━━ DATASET EXCERPTS ━━
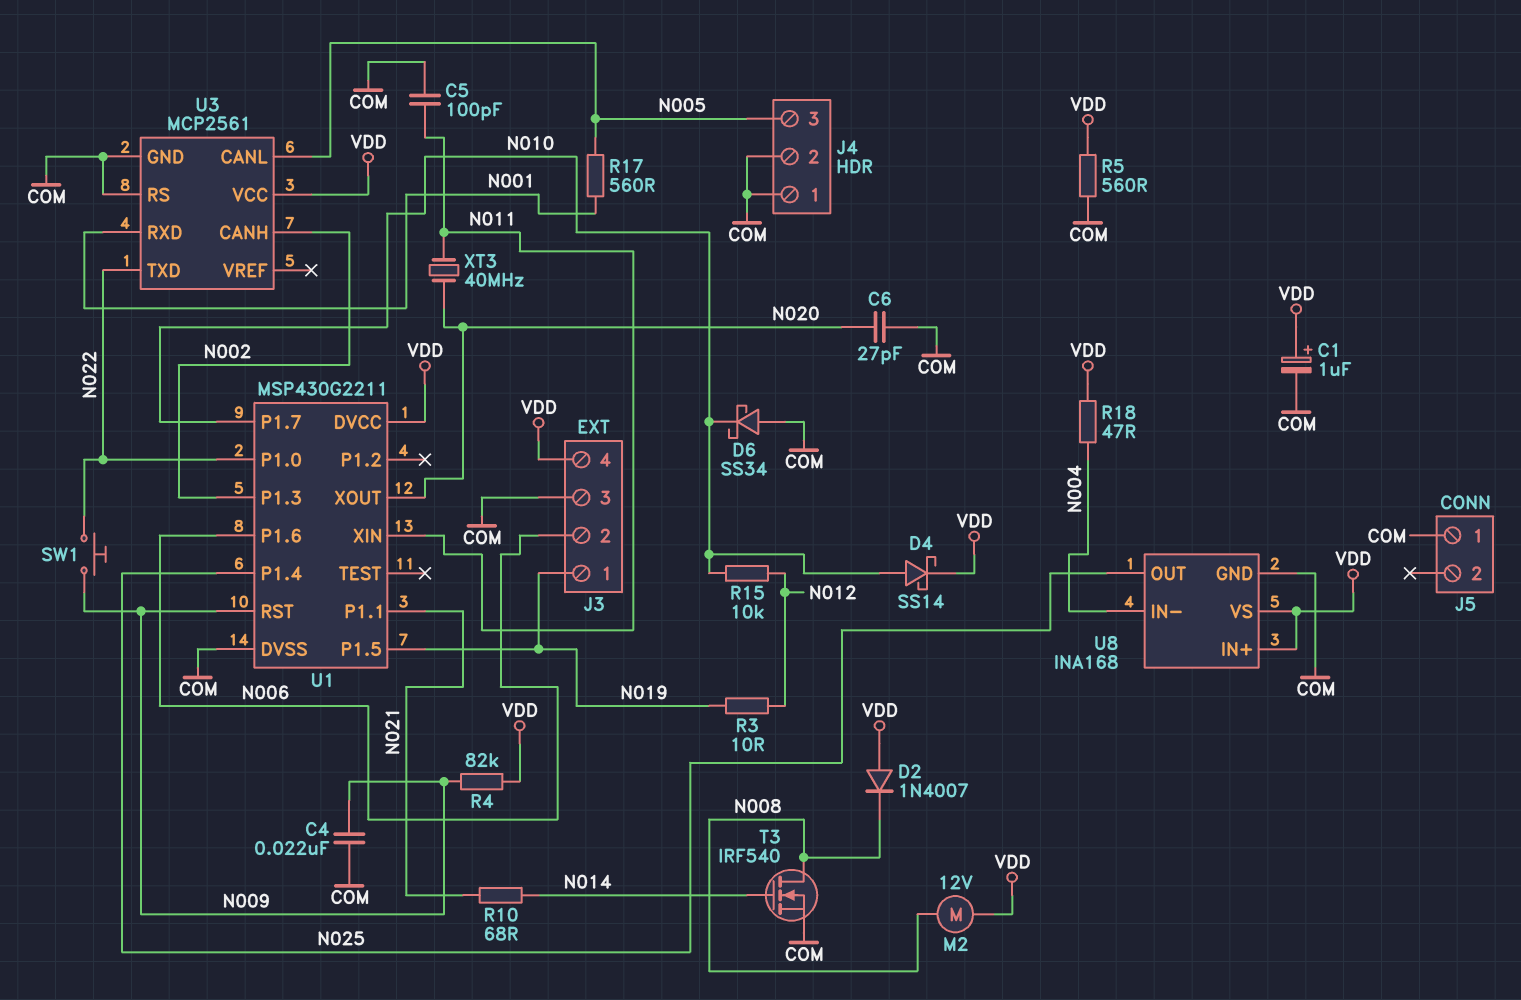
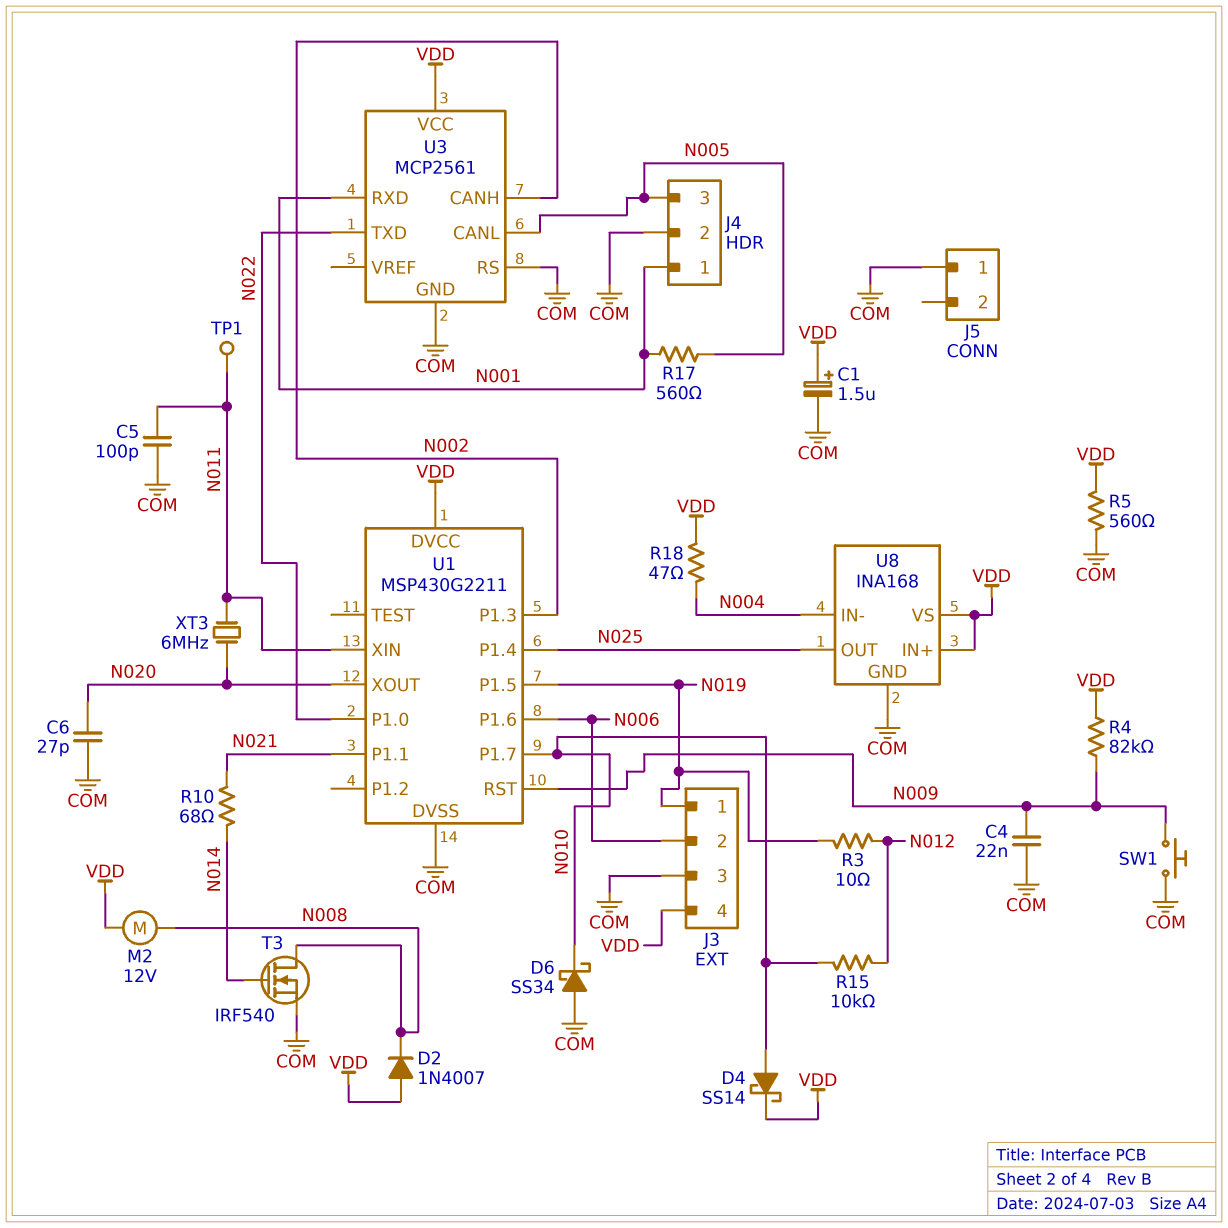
C1: 1uF (plus VDD, minus COM) -> 1.5uF (plus VDD, minus COM)
J4 pin 1: COM -> N001
SW1: button (N009, N022) -> button (COM, N009)
TP1: none -> test point (N011)
XT3: 40MHz (N011, N020) -> 6MHz (N011, N020)

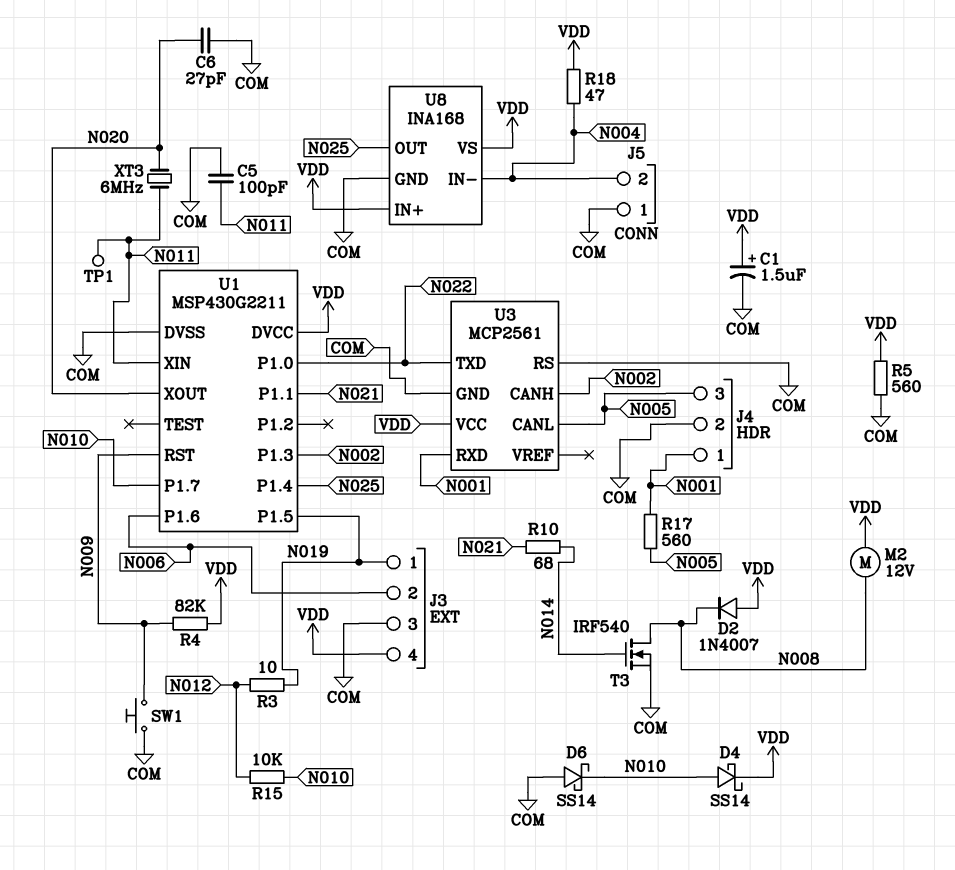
C4: 22nF (COM, N009) -> none
D6: schottky SS34 (A COM, K N010) -> schottky SS14 (A COM, K N010)
J5 pin 2: none -> N004

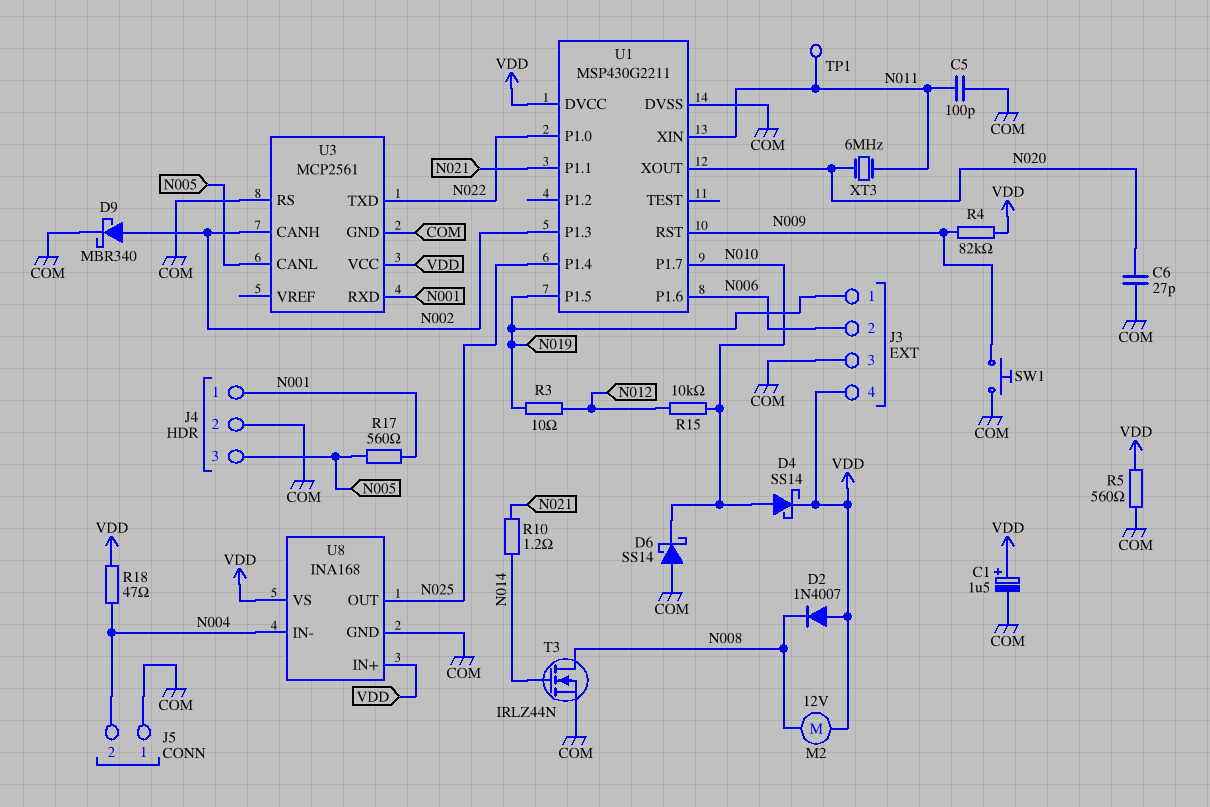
D9: none -> schottky MBR340 (A N002, K COM)
R10: 68 (N014, N021) -> 1.2 (N014, N021)
T3: NMOS IRF540 (G N014, D N008, S COM) -> NMOS IRLZ44N (G N014, D N008, S COM)

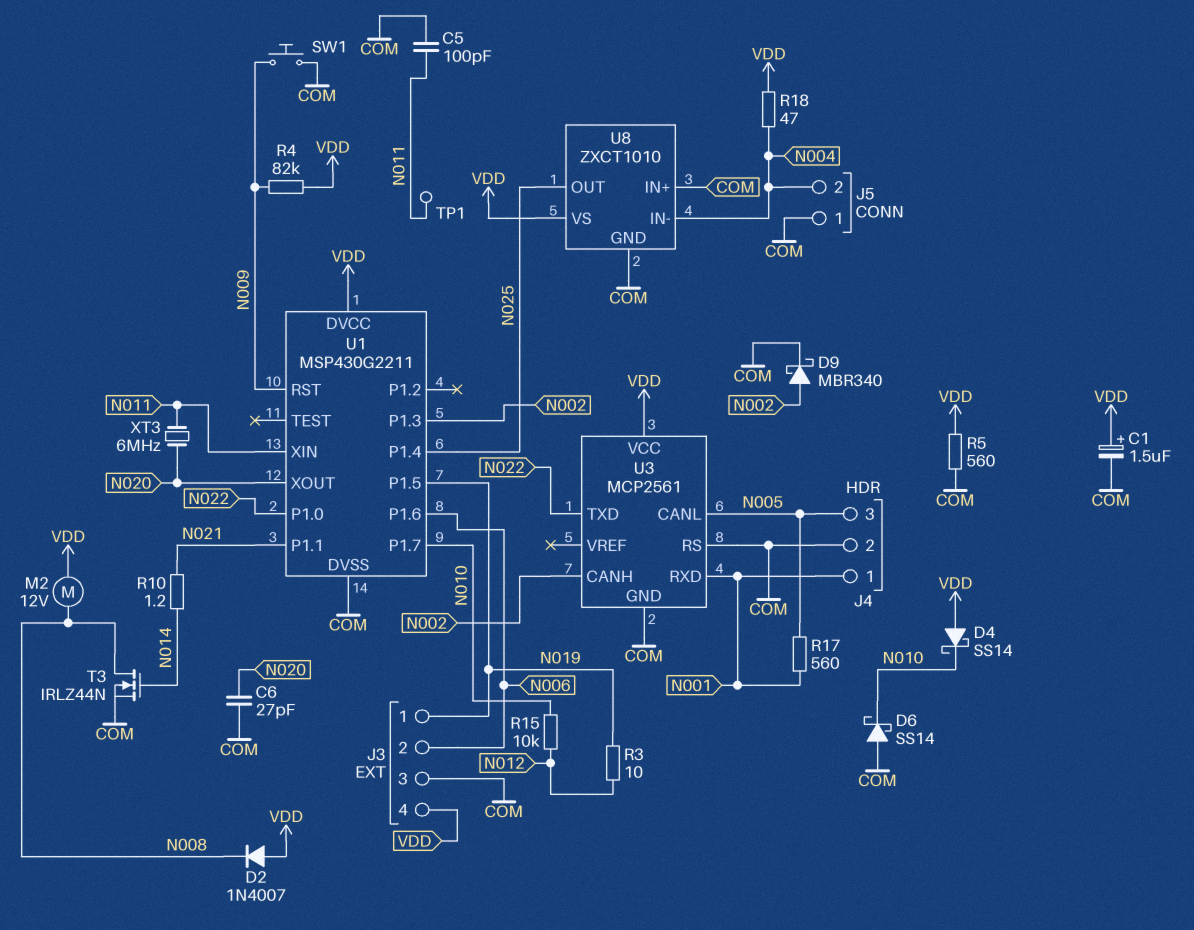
D4: schottky SS14 (A N010, K VDD) -> schottky SS14 (A VDD, K N010)
U8: INA168 -> ZXCT1010
U8 pin IN+: VDD -> COM

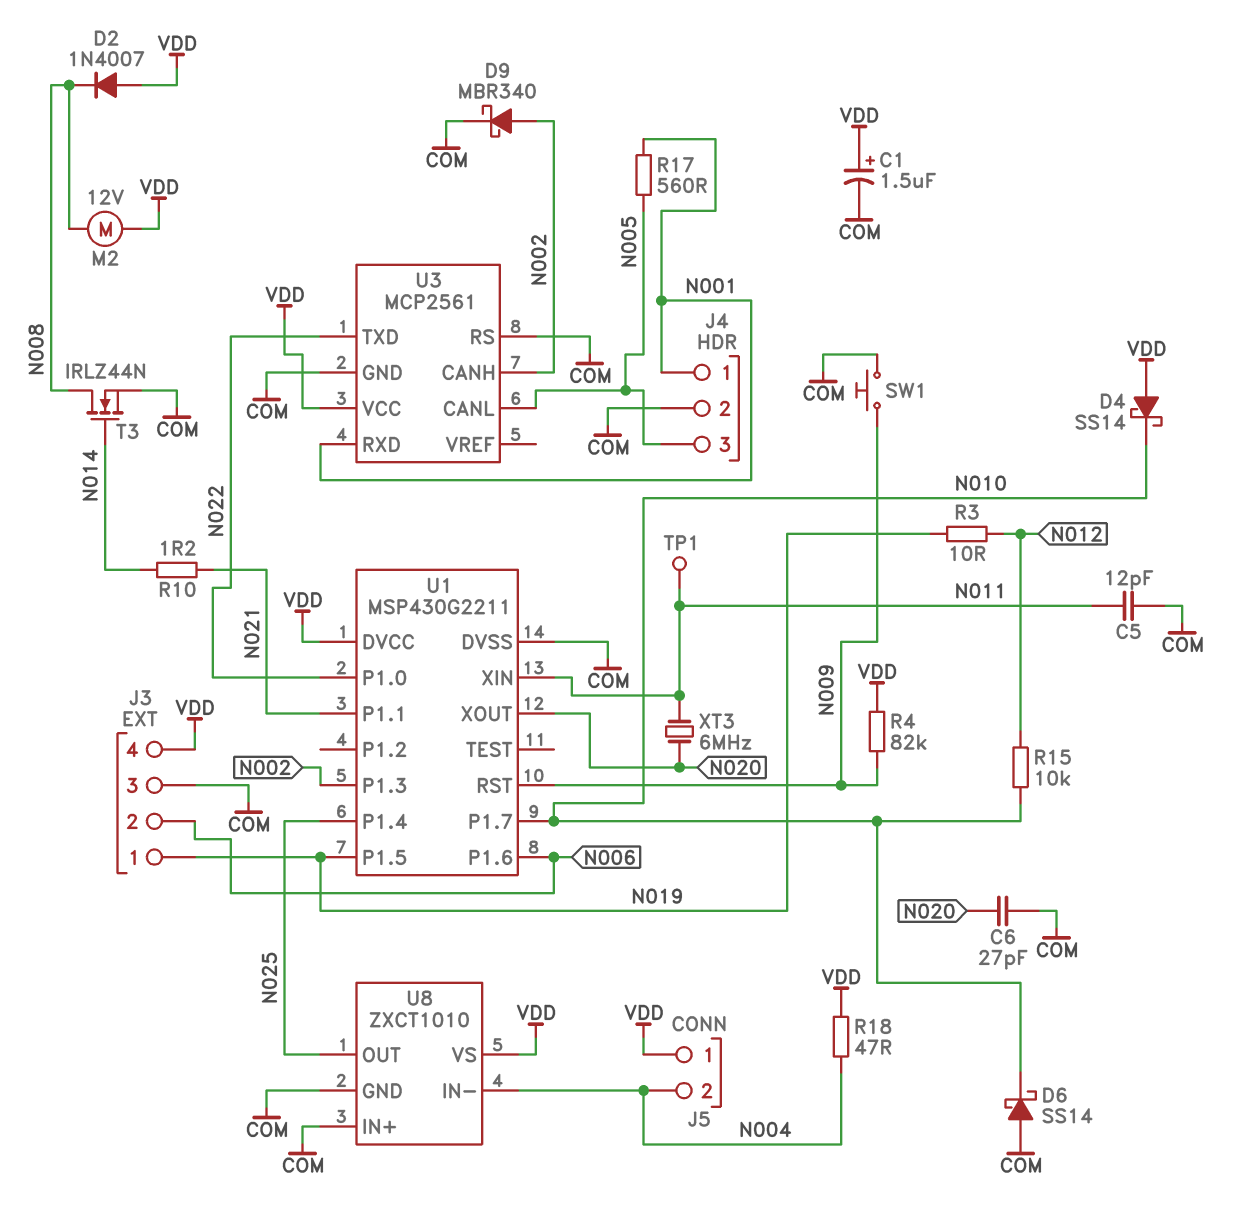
C5: 100pF (COM, N011) -> 12pF (COM, N011)
J5 pin 1: COM -> VDD
R5: 560 (COM, VDD) -> none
━━━
▸ ABOUT THIS EXERCISE: The reply must match the records exactly, apart from the pictures, which are left out.

▸ ANSWER TO THIS PROBLEM:
C1: 1uF (plus VDD, minus COM) -> 1.5uF (plus VDD, minus COM)
J4 pin 1: COM -> N001
SW1: button (N009, N022) -> button (COM, N009)
TP1: none -> test point (N011)
XT3: 40MHz (N011, N020) -> 6MHz (N011, N020)

C4: 22nF (COM, N009) -> none
D6: schottky SS34 (A COM, K N010) -> schottky SS14 (A COM, K N010)
J5 pin 2: none -> N004

D9: none -> schottky MBR340 (A N002, K COM)
R10: 68 (N014, N021) -> 1.2 (N014, N021)
T3: NMOS IRF540 (G N014, D N008, S COM) -> NMOS IRLZ44N (G N014, D N008, S COM)

D4: schottky SS14 (A N010, K VDD) -> schottky SS14 (A VDD, K N010)
U8: INA168 -> ZXCT1010
U8 pin IN+: VDD -> COM

C5: 100pF (COM, N011) -> 12pF (COM, N011)
J5 pin 1: COM -> VDD
R5: 560 (COM, VDD) -> none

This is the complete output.